=== TASK ===
Exactly reproduce the lines beginning with the line that includes "school desk: (217, 470)" and ending with the last line of the data.

Records drawn from a dataset
.....

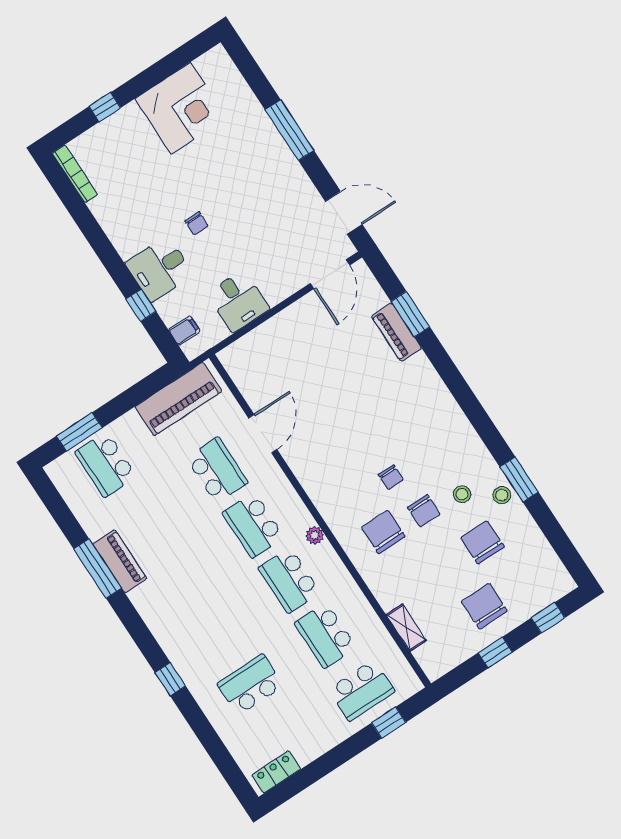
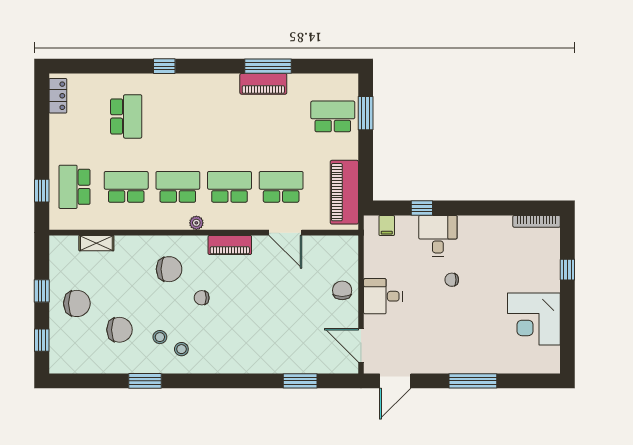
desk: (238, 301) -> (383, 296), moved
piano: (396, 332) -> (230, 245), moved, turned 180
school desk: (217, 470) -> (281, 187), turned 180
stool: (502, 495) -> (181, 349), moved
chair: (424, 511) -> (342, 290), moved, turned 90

.....

=== ANSWER TO THIS EXERCISE ===
school desk: (217, 470) -> (281, 187), turned 180
stool: (502, 495) -> (181, 349), moved
chair: (424, 511) -> (342, 290), moved, turned 90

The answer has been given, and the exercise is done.